Exercise details
Word for word, restate the entries below and exclude every image.
Information shown section start
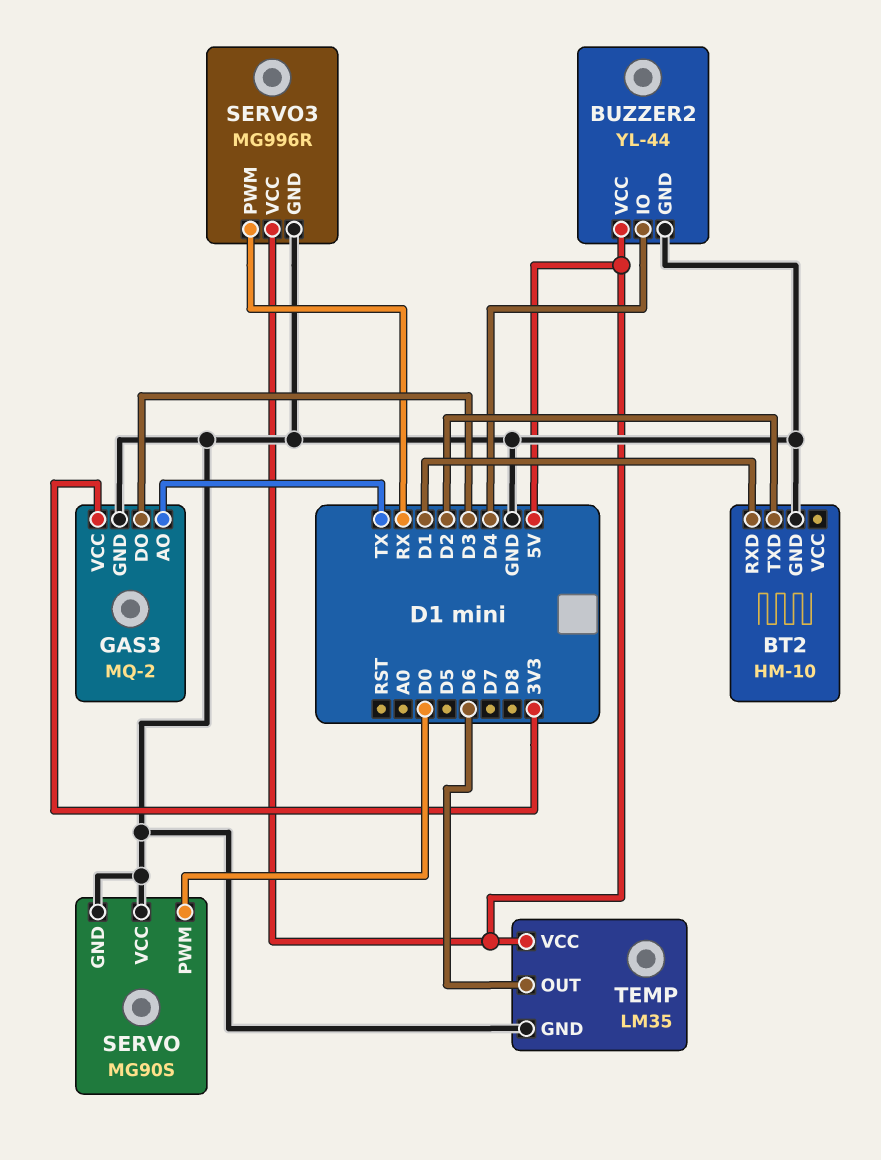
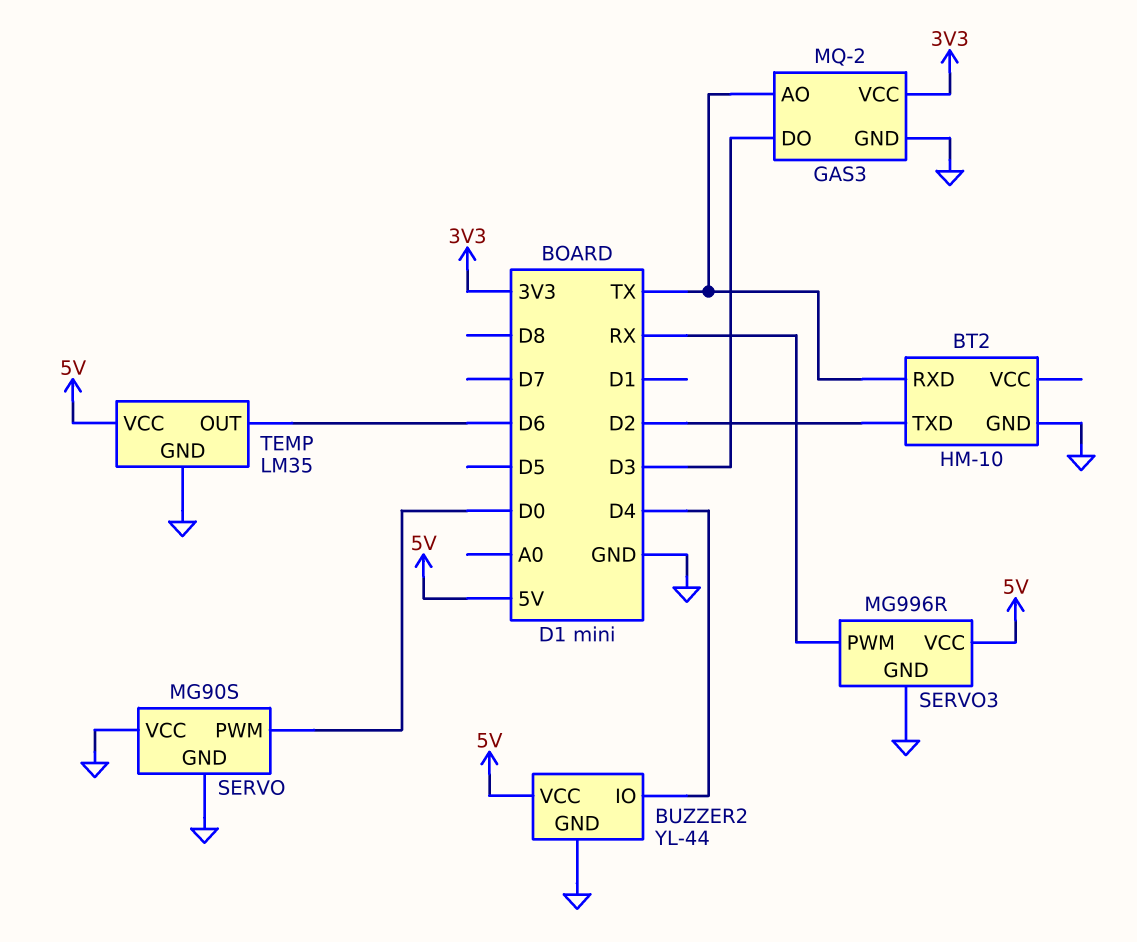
BT2 pin RXD: D1 -> TX

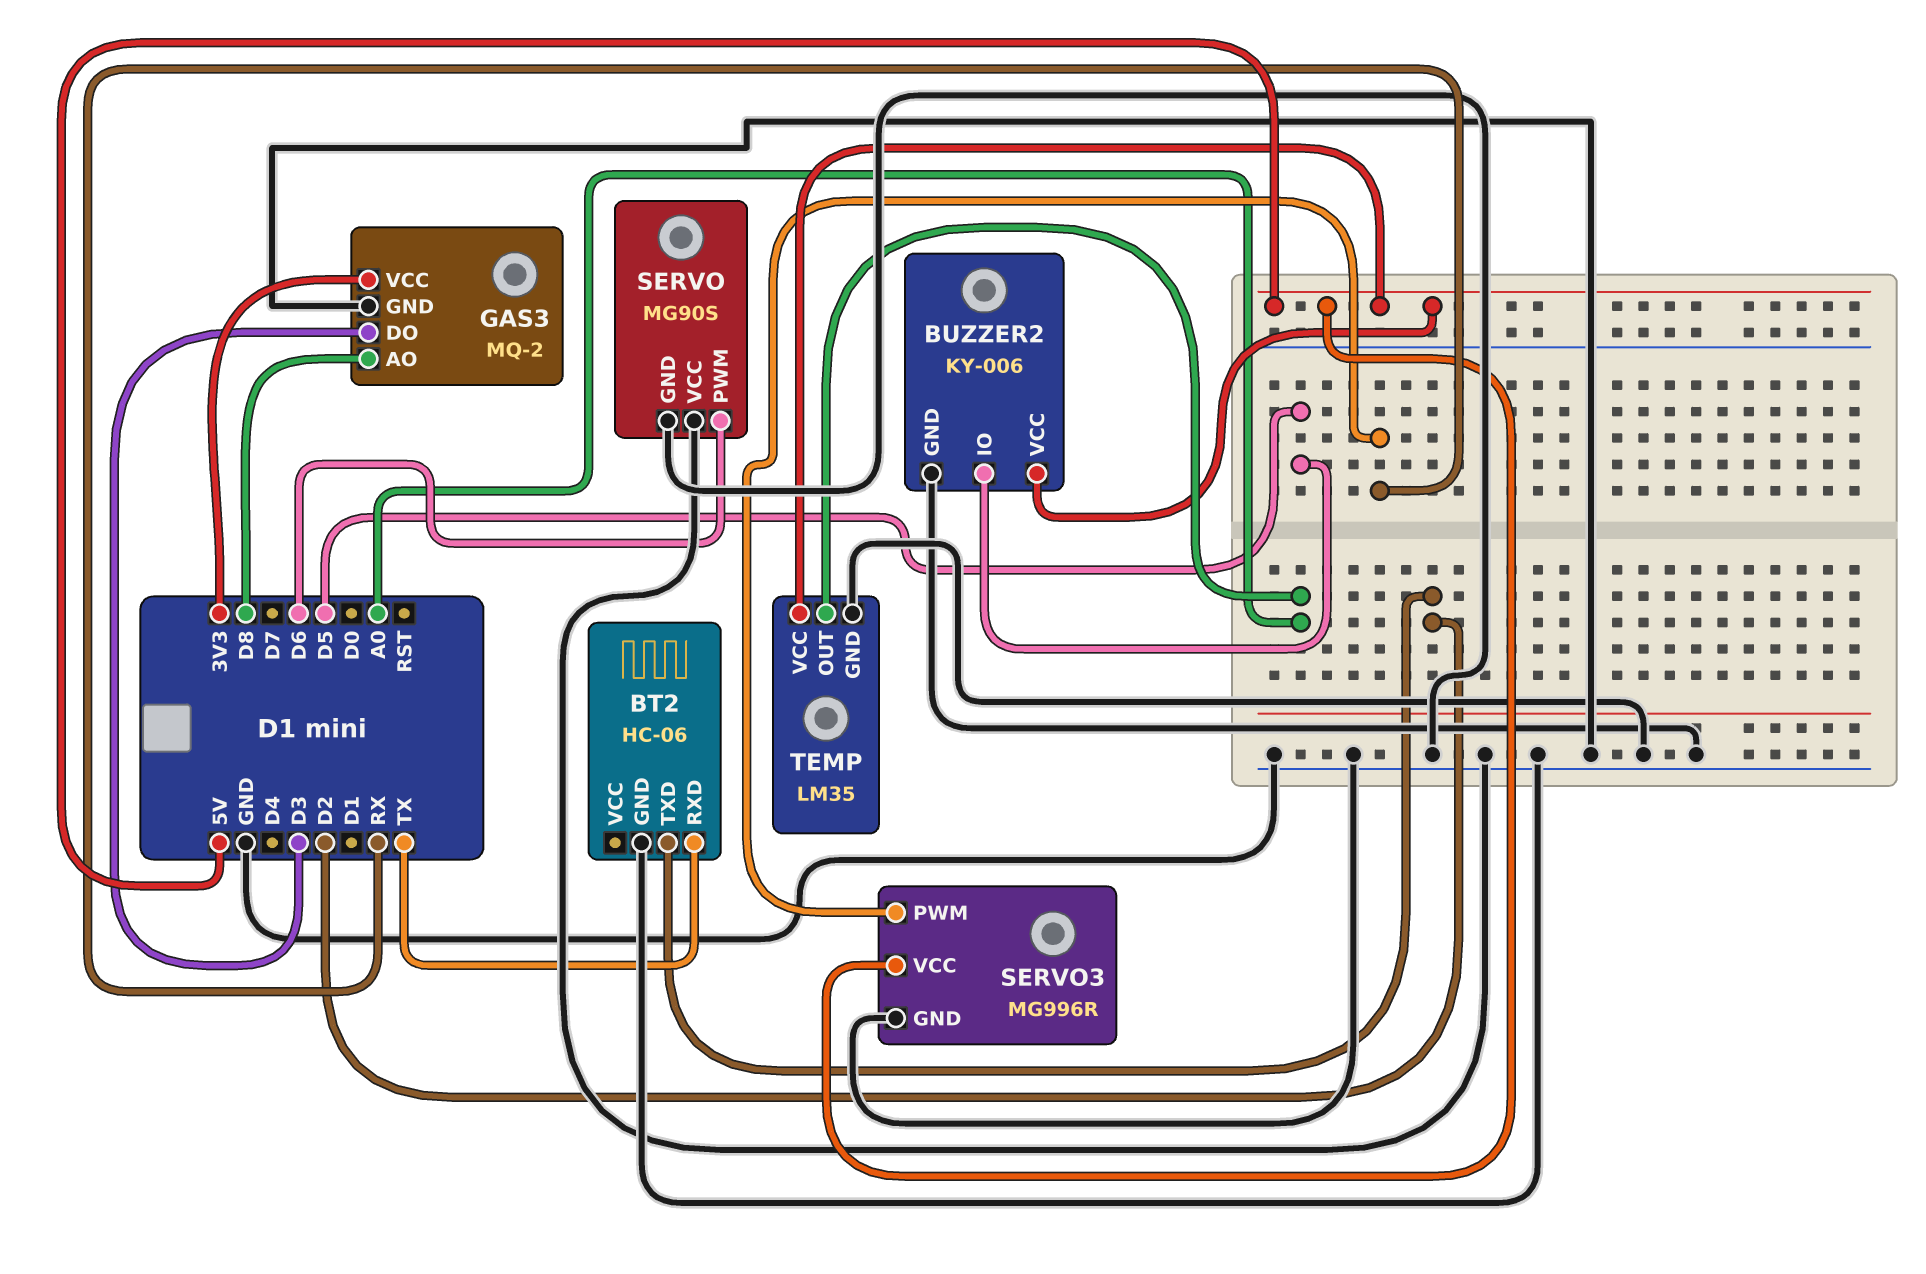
BT2: HM-10 -> HC-06
BUZZER2: YL-44 -> KY-006
BUZZER2 pin IO: D4 -> D5
GAS3 pin AO: TX -> D8
SERVO pin PWM: D0 -> D6
TEMP pin OUT: D6 -> A0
Information shown section end
Task result
BT2 pin RXD: D1 -> TX

BT2: HM-10 -> HC-06
BUZZER2: YL-44 -> KY-006
BUZZER2 pin IO: D4 -> D5
GAS3 pin AO: TX -> D8
SERVO pin PWM: D0 -> D6
TEMP pin OUT: D6 -> A0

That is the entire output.